===== DATA FOR THIS TASK =====

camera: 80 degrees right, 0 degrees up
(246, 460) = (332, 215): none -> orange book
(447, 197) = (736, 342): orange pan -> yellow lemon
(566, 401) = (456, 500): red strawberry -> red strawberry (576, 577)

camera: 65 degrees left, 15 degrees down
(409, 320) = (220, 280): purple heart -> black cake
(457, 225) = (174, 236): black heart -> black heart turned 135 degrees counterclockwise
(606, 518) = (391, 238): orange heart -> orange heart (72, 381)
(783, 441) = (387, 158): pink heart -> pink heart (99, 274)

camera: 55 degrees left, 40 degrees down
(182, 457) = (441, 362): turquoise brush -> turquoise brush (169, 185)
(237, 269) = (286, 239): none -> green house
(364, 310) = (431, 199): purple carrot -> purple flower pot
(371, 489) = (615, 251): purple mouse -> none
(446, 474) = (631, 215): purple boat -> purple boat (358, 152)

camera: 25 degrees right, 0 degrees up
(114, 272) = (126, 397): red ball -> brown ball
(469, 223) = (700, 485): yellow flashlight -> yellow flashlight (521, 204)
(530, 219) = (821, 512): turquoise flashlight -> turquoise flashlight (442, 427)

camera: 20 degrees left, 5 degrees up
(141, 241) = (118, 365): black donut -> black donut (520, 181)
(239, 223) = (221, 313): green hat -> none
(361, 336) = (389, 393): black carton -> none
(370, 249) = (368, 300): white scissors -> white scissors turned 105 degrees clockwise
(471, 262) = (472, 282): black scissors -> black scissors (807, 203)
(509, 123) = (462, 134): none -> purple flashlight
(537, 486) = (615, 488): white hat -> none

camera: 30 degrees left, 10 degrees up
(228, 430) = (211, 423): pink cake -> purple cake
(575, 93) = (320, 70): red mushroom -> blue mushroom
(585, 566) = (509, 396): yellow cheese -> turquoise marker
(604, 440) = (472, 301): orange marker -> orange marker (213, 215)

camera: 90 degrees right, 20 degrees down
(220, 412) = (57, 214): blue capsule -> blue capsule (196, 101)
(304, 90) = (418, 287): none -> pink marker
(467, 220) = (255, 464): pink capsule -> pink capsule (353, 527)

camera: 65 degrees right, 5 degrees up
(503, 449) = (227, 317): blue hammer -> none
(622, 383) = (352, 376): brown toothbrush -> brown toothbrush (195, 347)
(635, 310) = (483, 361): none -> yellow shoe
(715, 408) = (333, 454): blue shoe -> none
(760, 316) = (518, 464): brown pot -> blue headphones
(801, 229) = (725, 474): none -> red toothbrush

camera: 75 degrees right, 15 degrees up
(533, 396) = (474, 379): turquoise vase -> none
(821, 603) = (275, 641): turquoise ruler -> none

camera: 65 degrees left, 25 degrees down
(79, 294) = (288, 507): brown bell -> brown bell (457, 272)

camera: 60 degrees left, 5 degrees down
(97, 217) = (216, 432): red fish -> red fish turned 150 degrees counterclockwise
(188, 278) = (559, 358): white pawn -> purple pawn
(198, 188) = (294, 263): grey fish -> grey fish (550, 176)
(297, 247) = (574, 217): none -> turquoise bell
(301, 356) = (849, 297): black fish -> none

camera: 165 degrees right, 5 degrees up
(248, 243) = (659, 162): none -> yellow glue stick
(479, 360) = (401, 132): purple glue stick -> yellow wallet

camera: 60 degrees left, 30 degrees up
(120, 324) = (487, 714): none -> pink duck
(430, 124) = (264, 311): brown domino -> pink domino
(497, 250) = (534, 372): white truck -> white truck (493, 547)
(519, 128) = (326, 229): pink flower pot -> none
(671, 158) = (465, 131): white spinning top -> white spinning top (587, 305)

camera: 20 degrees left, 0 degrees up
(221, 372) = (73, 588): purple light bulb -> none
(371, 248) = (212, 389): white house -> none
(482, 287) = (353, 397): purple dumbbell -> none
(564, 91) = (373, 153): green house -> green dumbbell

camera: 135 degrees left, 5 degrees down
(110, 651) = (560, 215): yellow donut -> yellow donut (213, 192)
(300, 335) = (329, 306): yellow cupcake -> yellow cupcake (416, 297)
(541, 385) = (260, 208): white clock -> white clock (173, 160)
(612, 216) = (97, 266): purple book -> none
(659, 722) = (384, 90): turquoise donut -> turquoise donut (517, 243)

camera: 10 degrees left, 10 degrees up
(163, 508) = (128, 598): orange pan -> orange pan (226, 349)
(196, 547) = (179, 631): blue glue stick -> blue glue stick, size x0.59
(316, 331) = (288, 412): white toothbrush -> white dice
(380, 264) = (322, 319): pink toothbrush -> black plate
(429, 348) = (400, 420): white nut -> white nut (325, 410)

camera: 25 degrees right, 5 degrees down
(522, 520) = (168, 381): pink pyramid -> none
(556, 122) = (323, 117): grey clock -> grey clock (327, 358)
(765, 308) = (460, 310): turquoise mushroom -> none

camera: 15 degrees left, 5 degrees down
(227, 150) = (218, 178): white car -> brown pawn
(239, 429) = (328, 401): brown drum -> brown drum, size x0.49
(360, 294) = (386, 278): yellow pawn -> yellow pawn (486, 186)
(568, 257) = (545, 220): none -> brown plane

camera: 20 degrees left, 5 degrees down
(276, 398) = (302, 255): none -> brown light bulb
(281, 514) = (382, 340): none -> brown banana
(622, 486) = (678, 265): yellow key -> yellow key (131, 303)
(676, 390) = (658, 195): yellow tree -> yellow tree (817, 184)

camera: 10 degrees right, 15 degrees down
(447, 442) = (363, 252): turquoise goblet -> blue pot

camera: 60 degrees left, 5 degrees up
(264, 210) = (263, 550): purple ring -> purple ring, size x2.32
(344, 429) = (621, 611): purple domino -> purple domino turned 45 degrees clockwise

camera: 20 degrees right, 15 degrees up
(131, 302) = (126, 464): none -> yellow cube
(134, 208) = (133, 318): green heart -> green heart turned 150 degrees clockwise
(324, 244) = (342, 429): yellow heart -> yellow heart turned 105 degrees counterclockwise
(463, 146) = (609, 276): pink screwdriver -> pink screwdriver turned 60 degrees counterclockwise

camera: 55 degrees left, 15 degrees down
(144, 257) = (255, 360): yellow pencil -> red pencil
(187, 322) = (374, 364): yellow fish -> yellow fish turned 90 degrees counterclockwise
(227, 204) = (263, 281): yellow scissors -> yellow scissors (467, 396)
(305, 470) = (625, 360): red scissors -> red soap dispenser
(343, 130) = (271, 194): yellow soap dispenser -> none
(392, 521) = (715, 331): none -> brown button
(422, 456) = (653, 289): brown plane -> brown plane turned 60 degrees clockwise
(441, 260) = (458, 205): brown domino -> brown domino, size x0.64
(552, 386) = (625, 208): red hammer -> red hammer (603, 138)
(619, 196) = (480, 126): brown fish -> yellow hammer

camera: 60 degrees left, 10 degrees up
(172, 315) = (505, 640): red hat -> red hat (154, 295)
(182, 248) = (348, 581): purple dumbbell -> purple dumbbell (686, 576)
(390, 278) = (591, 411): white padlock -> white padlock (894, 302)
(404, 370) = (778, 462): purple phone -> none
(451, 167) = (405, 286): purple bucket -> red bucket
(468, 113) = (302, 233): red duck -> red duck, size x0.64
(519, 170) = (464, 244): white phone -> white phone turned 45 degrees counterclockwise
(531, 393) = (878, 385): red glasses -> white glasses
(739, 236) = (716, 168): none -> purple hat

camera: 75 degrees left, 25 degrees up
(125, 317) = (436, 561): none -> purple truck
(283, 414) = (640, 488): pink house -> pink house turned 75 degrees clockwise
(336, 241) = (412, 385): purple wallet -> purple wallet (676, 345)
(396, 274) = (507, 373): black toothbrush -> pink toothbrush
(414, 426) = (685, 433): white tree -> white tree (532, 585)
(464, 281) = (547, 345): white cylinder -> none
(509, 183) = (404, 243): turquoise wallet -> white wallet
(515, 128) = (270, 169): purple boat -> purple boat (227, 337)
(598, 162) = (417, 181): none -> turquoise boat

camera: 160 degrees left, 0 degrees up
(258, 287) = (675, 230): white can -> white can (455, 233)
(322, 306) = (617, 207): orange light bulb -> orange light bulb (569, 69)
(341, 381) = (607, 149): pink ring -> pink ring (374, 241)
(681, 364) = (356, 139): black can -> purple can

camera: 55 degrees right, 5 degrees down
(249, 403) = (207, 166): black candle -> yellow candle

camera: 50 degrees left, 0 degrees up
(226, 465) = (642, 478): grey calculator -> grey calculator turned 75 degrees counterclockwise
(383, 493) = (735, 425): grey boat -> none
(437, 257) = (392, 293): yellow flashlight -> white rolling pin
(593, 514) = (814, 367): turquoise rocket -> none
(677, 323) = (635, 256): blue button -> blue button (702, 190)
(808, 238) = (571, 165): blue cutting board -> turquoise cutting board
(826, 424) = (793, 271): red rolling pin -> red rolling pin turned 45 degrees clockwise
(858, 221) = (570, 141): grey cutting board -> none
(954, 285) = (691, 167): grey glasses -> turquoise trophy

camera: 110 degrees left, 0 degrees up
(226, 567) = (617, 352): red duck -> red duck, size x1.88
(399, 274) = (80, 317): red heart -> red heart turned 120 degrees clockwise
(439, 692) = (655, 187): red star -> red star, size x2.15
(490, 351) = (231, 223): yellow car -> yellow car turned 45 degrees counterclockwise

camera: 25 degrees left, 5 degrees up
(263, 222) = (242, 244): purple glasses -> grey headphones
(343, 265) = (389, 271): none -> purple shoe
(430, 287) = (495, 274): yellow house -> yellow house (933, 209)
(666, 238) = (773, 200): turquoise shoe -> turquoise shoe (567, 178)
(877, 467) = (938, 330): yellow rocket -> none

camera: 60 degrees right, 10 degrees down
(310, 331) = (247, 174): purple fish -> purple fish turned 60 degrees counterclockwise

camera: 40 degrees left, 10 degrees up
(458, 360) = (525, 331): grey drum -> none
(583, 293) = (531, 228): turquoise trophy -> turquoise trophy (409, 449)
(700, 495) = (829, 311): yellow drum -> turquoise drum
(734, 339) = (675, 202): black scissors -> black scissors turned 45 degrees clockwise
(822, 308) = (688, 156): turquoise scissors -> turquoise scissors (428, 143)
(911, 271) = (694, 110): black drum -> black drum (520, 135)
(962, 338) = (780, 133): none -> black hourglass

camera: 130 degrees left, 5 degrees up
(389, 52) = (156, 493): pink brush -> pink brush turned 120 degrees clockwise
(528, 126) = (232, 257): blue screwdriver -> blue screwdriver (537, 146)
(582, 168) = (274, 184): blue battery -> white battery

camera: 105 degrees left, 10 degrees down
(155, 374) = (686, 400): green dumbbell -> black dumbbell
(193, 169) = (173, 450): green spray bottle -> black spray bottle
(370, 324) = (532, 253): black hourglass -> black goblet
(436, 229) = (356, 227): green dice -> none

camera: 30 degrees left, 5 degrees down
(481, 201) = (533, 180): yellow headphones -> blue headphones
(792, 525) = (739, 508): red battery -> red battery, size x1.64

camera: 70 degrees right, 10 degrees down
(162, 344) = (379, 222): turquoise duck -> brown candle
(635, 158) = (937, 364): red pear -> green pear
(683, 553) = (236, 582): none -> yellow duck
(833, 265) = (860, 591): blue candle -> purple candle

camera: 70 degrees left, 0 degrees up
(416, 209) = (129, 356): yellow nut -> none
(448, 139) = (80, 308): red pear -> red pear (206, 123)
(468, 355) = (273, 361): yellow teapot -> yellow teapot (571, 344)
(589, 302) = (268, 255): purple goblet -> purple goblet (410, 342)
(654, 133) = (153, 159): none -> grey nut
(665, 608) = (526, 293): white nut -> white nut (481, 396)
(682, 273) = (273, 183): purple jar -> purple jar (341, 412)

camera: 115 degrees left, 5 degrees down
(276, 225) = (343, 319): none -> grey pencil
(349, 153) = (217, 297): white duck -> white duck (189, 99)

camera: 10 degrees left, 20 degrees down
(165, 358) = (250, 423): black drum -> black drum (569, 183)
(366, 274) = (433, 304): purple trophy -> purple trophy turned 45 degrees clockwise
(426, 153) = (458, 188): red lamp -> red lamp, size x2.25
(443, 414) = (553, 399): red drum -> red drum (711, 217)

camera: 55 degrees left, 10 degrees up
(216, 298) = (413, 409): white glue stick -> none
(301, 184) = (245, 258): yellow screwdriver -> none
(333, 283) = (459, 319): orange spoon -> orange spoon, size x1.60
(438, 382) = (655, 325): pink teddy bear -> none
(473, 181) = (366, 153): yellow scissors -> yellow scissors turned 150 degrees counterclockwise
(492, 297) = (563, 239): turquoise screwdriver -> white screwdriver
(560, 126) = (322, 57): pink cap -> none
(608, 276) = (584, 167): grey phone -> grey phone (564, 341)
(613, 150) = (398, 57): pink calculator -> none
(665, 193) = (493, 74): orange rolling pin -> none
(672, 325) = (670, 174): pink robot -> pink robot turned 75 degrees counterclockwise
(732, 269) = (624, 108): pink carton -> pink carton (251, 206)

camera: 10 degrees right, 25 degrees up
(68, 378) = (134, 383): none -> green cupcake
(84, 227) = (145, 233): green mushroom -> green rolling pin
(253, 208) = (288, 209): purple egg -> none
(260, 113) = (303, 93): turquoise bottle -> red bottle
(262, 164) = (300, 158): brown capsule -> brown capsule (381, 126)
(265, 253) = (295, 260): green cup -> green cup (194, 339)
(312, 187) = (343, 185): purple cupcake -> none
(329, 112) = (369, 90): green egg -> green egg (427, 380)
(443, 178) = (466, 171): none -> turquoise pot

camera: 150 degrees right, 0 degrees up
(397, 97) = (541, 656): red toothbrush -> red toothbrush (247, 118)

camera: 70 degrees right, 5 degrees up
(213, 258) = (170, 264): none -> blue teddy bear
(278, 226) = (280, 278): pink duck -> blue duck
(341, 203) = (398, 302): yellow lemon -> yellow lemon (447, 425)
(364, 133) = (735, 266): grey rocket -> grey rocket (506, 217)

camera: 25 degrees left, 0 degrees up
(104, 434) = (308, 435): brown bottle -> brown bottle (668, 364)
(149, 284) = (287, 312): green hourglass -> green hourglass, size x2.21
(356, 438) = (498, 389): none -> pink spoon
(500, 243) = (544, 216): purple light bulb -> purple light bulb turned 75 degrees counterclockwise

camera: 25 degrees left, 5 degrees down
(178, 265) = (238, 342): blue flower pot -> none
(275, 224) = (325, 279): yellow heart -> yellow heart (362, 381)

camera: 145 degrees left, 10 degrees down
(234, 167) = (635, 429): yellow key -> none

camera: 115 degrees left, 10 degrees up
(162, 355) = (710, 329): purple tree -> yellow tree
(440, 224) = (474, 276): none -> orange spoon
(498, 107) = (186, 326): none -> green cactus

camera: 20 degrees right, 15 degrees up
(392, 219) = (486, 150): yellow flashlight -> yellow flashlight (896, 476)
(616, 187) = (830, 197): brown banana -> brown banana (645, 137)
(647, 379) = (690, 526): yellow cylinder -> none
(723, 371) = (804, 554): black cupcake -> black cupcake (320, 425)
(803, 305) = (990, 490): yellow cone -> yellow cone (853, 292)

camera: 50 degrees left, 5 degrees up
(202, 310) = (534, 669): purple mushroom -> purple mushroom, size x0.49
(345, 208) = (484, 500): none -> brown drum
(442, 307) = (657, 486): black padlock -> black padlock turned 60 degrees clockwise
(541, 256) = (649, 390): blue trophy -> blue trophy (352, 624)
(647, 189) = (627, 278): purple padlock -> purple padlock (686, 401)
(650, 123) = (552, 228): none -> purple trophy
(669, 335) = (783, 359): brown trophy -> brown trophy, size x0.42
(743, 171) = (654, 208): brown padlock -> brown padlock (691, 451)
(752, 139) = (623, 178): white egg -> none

=====

TO DO: Copy, please, exactly the lines that start at the first line of the data and end at the line containing "camera: 65 degrees left, 15 degrees down", both kept and no others.

PROBLEM SOLUTION:
camera: 80 degrees right, 0 degrees up
(246, 460) = (332, 215): none -> orange book
(447, 197) = (736, 342): orange pan -> yellow lemon
(566, 401) = (456, 500): red strawberry -> red strawberry (576, 577)

camera: 65 degrees left, 15 degrees down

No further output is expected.